Source material:

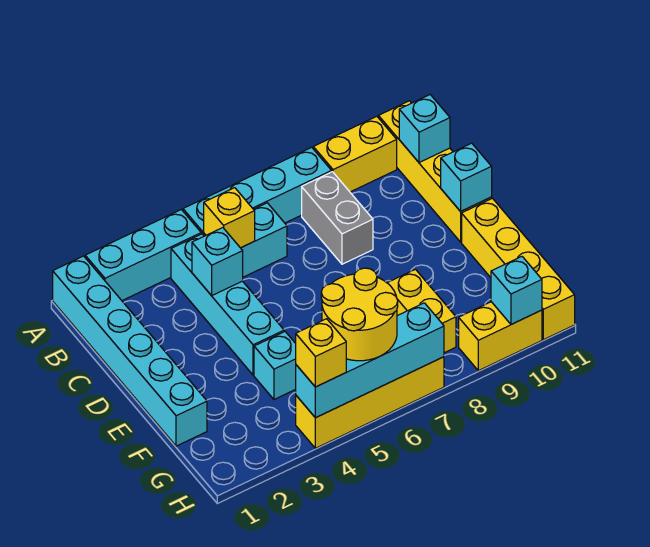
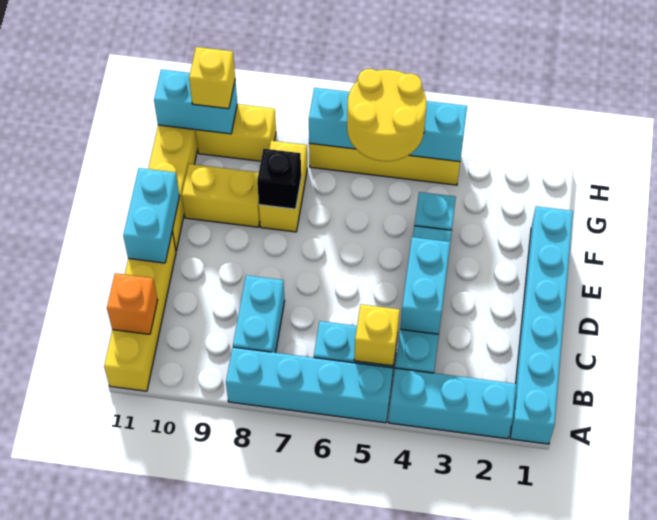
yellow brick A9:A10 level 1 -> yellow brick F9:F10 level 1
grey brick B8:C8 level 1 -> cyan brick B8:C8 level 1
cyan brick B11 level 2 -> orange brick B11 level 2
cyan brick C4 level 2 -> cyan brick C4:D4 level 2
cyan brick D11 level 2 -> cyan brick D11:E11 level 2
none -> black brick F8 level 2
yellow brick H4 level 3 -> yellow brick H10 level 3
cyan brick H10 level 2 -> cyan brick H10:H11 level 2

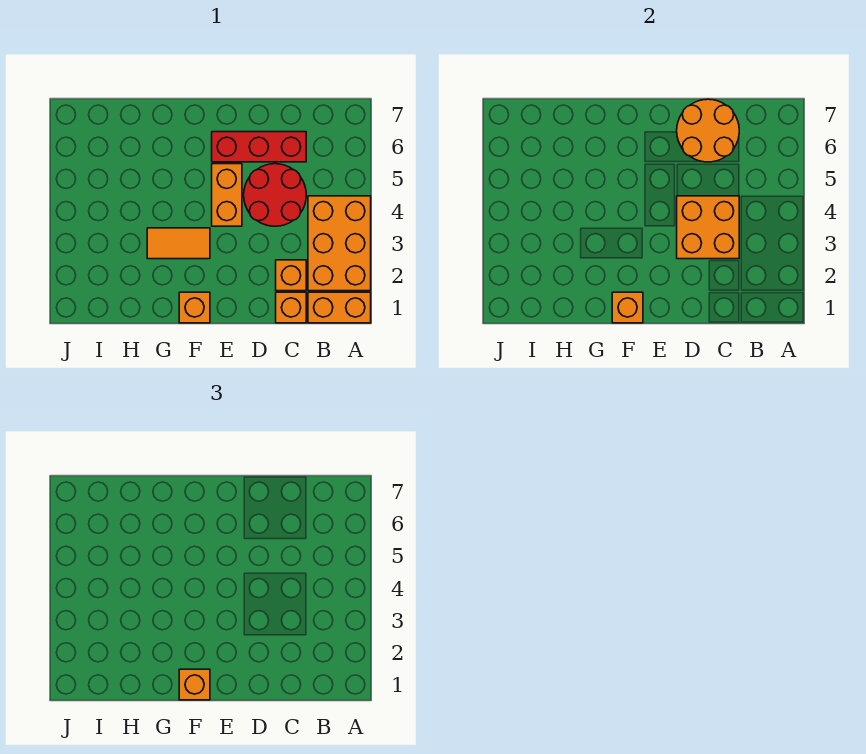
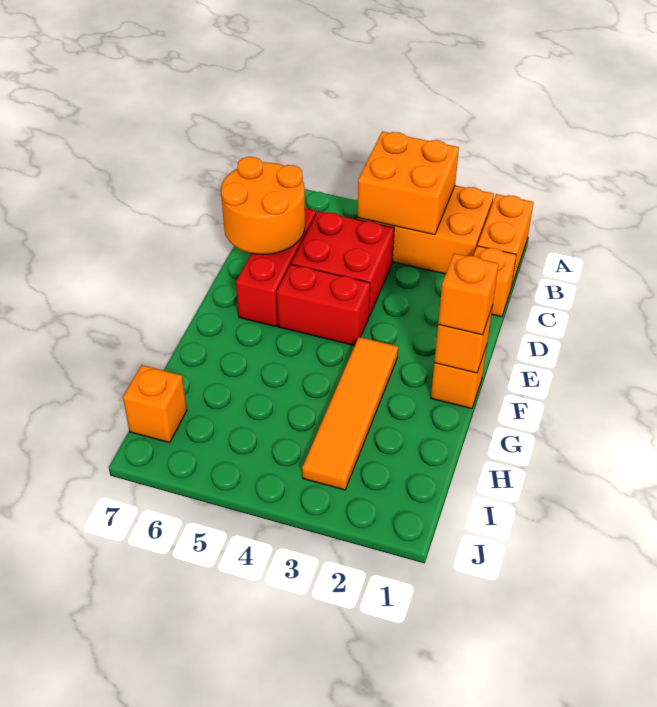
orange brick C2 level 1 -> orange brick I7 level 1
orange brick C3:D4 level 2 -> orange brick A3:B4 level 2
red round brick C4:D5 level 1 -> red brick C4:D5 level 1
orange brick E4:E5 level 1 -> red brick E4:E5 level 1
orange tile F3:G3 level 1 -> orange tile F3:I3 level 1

Task prompt:
In the records above, how many lines contain the string "orange"? Only that number should be written.

Written response:
5